Write out all of the material below word for word, but leave out the pictures.

◆ **Records for the task**:
---------------

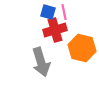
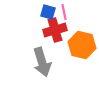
orange hexagon: moved 3 px up
gray arrow: moved 1 px right
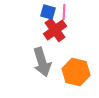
pink line: rotated 14 degrees clockwise
red cross: rotated 20 degrees counterclockwise
orange hexagon: moved 6 px left, 27 px down
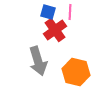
pink line: moved 6 px right
gray arrow: moved 4 px left, 1 px up
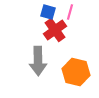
pink line: rotated 14 degrees clockwise
gray arrow: rotated 16 degrees clockwise
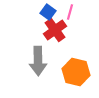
blue square: rotated 21 degrees clockwise
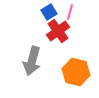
blue square: moved 1 px right; rotated 21 degrees clockwise
red cross: moved 3 px right, 1 px down
gray arrow: moved 6 px left; rotated 16 degrees clockwise
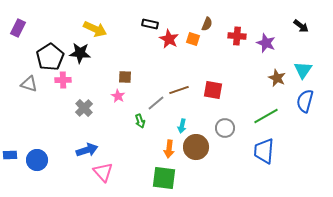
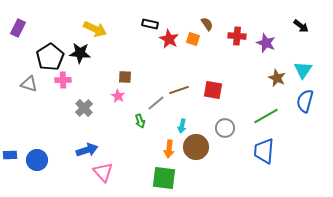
brown semicircle: rotated 56 degrees counterclockwise
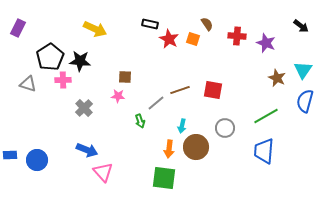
black star: moved 8 px down
gray triangle: moved 1 px left
brown line: moved 1 px right
pink star: rotated 24 degrees counterclockwise
blue arrow: rotated 40 degrees clockwise
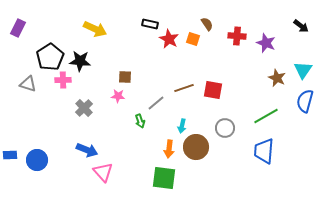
brown line: moved 4 px right, 2 px up
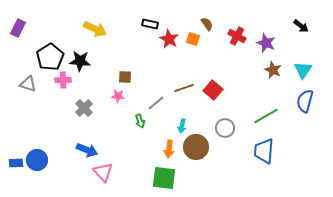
red cross: rotated 24 degrees clockwise
brown star: moved 4 px left, 8 px up
red square: rotated 30 degrees clockwise
blue rectangle: moved 6 px right, 8 px down
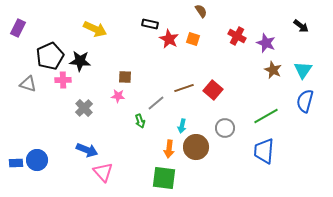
brown semicircle: moved 6 px left, 13 px up
black pentagon: moved 1 px up; rotated 8 degrees clockwise
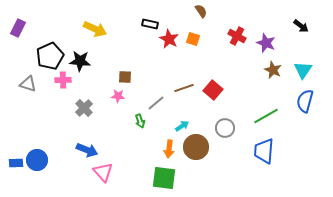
cyan arrow: rotated 136 degrees counterclockwise
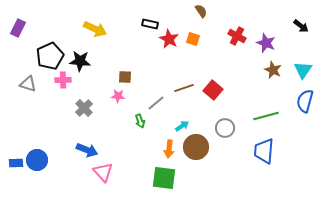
green line: rotated 15 degrees clockwise
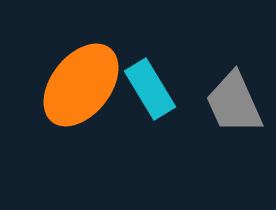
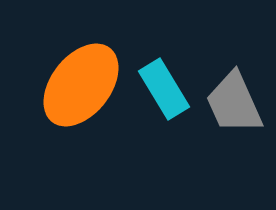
cyan rectangle: moved 14 px right
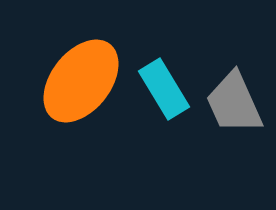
orange ellipse: moved 4 px up
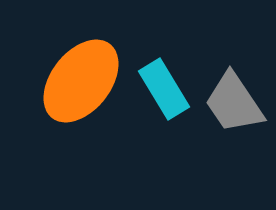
gray trapezoid: rotated 10 degrees counterclockwise
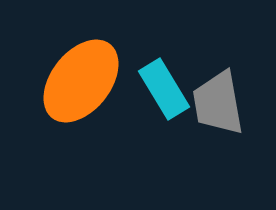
gray trapezoid: moved 16 px left; rotated 24 degrees clockwise
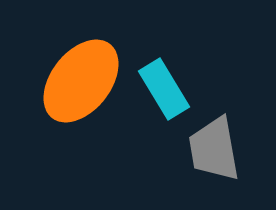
gray trapezoid: moved 4 px left, 46 px down
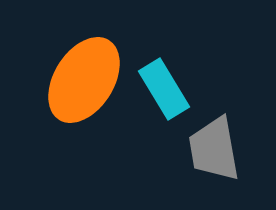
orange ellipse: moved 3 px right, 1 px up; rotated 6 degrees counterclockwise
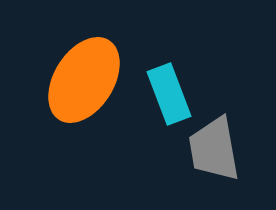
cyan rectangle: moved 5 px right, 5 px down; rotated 10 degrees clockwise
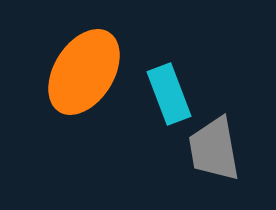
orange ellipse: moved 8 px up
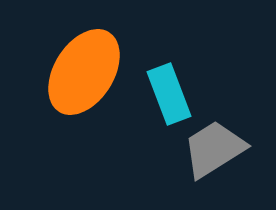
gray trapezoid: rotated 68 degrees clockwise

---------------

◆ **Answer in full**:
orange hexagon: moved 3 px up
gray arrow: moved 1 px right
pink line: rotated 14 degrees clockwise
red cross: rotated 20 degrees counterclockwise
orange hexagon: moved 6 px left, 27 px down
pink line: moved 6 px right
gray arrow: moved 4 px left, 1 px up
pink line: rotated 14 degrees clockwise
gray arrow: rotated 16 degrees clockwise
blue square: rotated 21 degrees clockwise
blue square: moved 1 px right; rotated 21 degrees clockwise
red cross: moved 3 px right, 1 px down
gray arrow: moved 6 px left; rotated 16 degrees clockwise
brown semicircle: rotated 56 degrees counterclockwise
black star: moved 8 px down
gray triangle: moved 1 px left
brown line: moved 1 px right
pink star: rotated 24 degrees counterclockwise
blue arrow: rotated 40 degrees clockwise
brown line: moved 4 px right, 2 px up
red cross: rotated 24 degrees clockwise
brown star: moved 4 px left, 8 px up
red square: rotated 30 degrees clockwise
blue rectangle: moved 6 px right, 8 px down
brown semicircle: moved 6 px left, 13 px up
black pentagon: moved 1 px up; rotated 8 degrees clockwise
cyan arrow: rotated 136 degrees counterclockwise
green line: rotated 15 degrees clockwise
cyan rectangle: moved 14 px right
orange ellipse: moved 4 px up
gray trapezoid: rotated 10 degrees counterclockwise
gray trapezoid: moved 16 px left; rotated 24 degrees clockwise
gray trapezoid: moved 4 px left, 46 px down
orange ellipse: moved 3 px right, 1 px up; rotated 6 degrees counterclockwise
cyan rectangle: moved 5 px right, 5 px down; rotated 10 degrees clockwise
orange ellipse: moved 8 px up
gray trapezoid: rotated 68 degrees clockwise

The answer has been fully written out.